> [The problem]: Images excepted, the data below must be repeated exactly.

> [Data extract]:
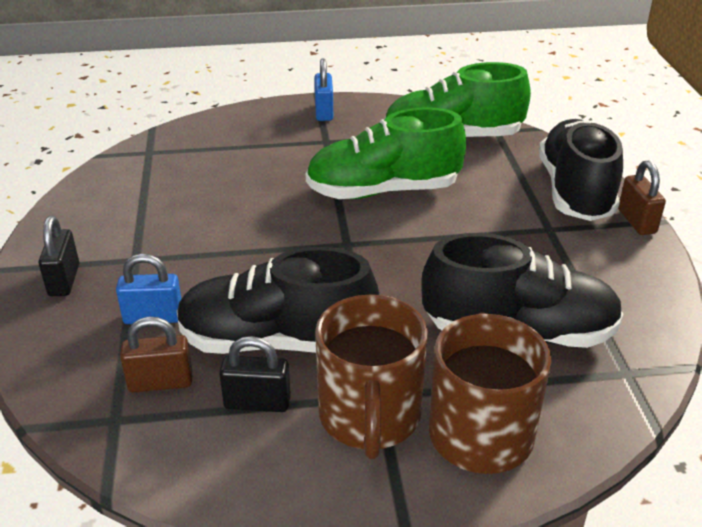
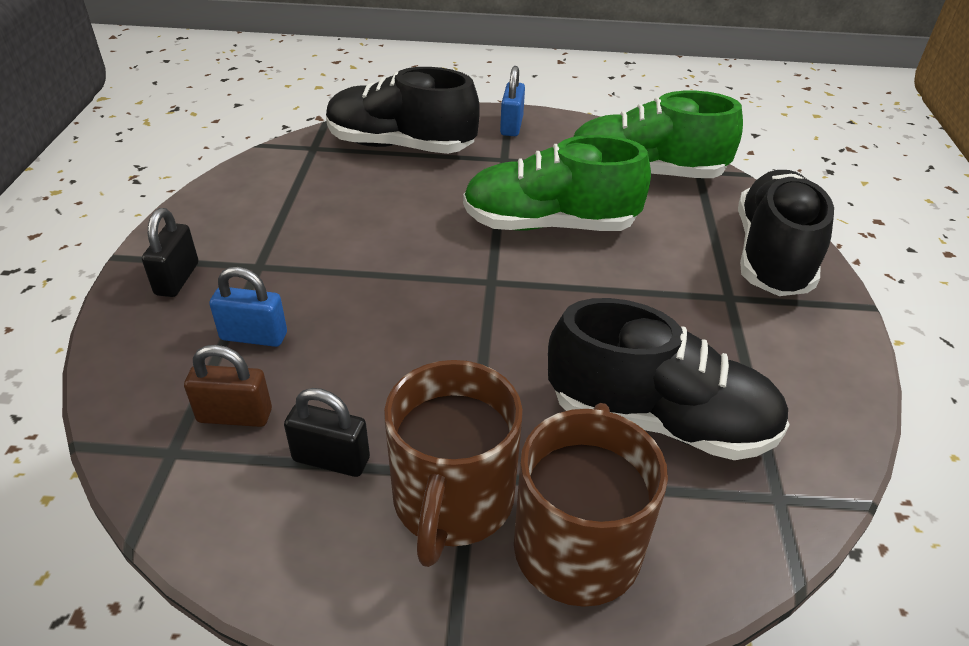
camera: 10 degrees right, 5 degrees up
(276, 341) = (376, 387): black shoe -> black shoe (400, 146)
(636, 221) = (838, 303): brown padlock -> none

> [Your response]:
camera: 10 degrees right, 5 degrees up
(276, 341) = (376, 387): black shoe -> black shoe (400, 146)
(636, 221) = (838, 303): brown padlock -> none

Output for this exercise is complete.